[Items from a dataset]
----------------
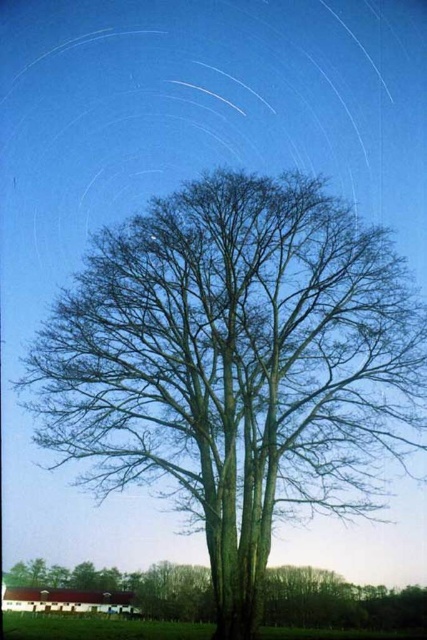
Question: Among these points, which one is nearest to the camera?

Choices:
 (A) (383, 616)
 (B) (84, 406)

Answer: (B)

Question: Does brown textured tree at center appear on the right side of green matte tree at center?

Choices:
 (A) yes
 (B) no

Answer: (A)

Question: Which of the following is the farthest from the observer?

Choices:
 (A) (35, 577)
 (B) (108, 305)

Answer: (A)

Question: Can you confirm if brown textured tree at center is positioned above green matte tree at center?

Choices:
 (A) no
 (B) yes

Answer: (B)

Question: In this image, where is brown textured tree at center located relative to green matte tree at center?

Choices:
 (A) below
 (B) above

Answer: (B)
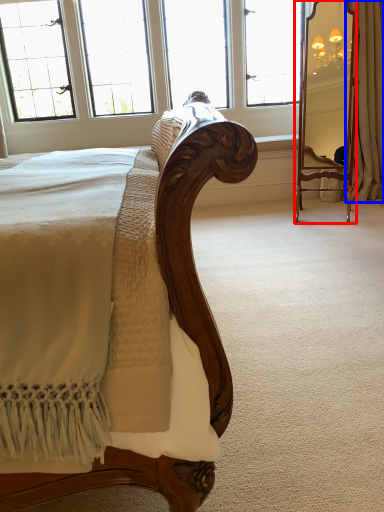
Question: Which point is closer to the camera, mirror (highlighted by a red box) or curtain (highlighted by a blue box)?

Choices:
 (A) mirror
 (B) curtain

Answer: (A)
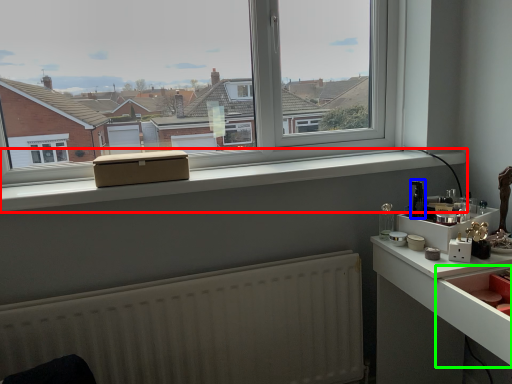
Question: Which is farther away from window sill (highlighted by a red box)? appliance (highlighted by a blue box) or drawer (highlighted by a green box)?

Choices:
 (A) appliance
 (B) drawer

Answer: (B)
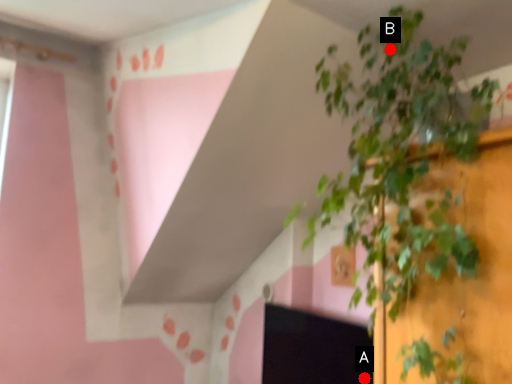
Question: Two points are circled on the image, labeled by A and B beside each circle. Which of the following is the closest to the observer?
----------------
# Work request
Extract all of the lines above word for word, without the pictures.

# Solution below
Question: Among these points, which one is nearest to the camera?

Choices:
 (A) (383, 616)
 (B) (84, 406)

Answer: (B)

Question: Does brown textured tree at center appear on the right side of green matte tree at center?

Choices:
 (A) yes
 (B) no

Answer: (A)

Question: Which of the following is the farthest from the observer?

Choices:
 (A) (35, 577)
 (B) (108, 305)

Answer: (A)

Question: Can you confirm if brown textured tree at center is positioned above green matte tree at center?

Choices:
 (A) no
 (B) yes

Answer: (B)

Question: In this image, where is brown textured tree at center located relative to green matte tree at center?

Choices:
 (A) below
 (B) above

Answer: (B)
Question: Which point is closer to the camera, mirror (highlighted by a red box) or curtain (highlighted by a blue box)?

Choices:
 (A) mirror
 (B) curtain

Answer: (A)
Question: Which is farther away from window sill (highlighted by a red box)? appliance (highlighted by a blue box) or drawer (highlighted by a green box)?

Choices:
 (A) appliance
 (B) drawer

Answer: (B)
Question: Two points are circled on the image, labeled by A and B beside each circle. Which of the following is the closest to the observer?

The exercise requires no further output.